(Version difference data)
++++

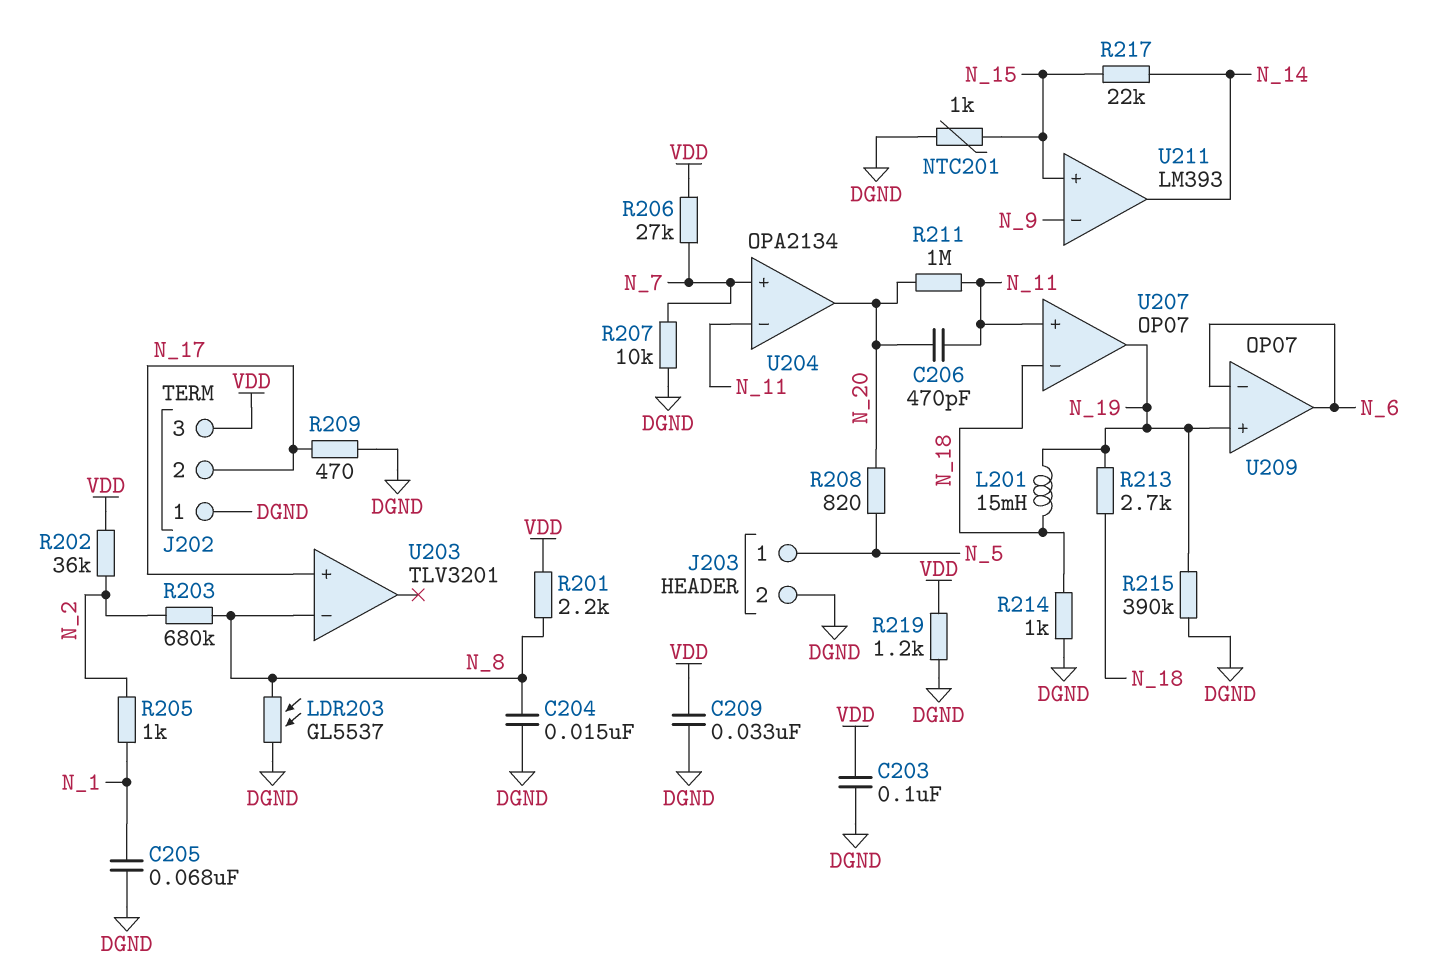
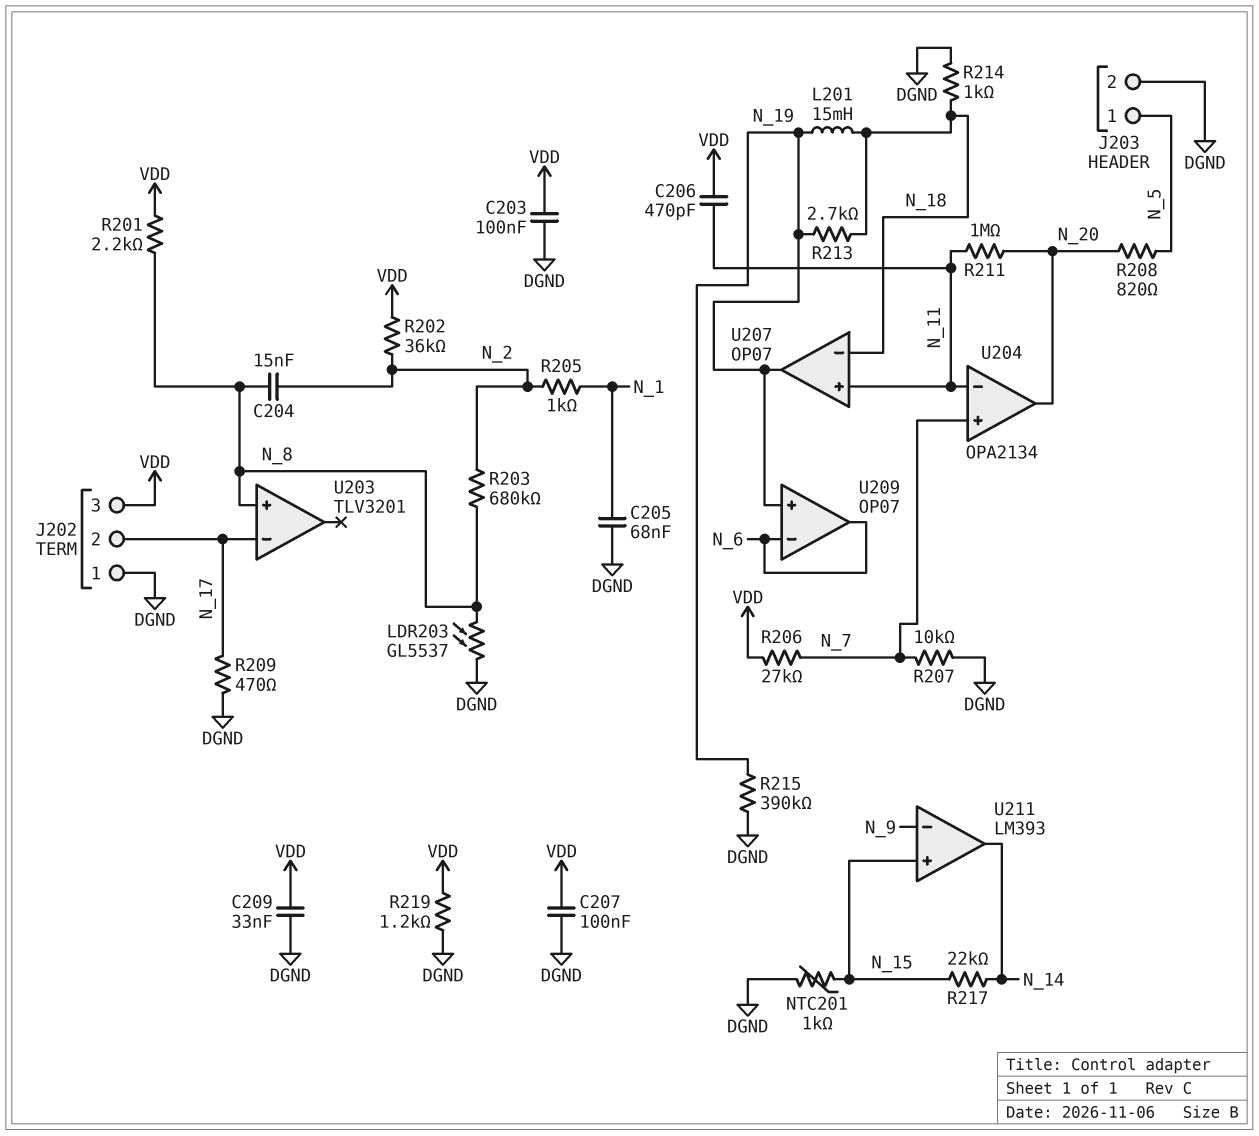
C204: 15nF (DGND, N_8) -> 15nF (N_2, N_8)
C206: 470pF (N_11, N_20) -> 470pF (N_11, VDD)
C207: none -> 100nF (DGND, VDD)
U203 pin in+: N_17 -> N_8
U203 pin in-: N_8 -> N_17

++++

Images must not appear; print each record precisely as it reads.

**SOLUTION TO THE EXERCISE**
C204: 15nF (DGND, N_8) -> 15nF (N_2, N_8)
C206: 470pF (N_11, N_20) -> 470pF (N_11, VDD)
C207: none -> 100nF (DGND, VDD)
U203 pin in+: N_17 -> N_8
U203 pin in-: N_8 -> N_17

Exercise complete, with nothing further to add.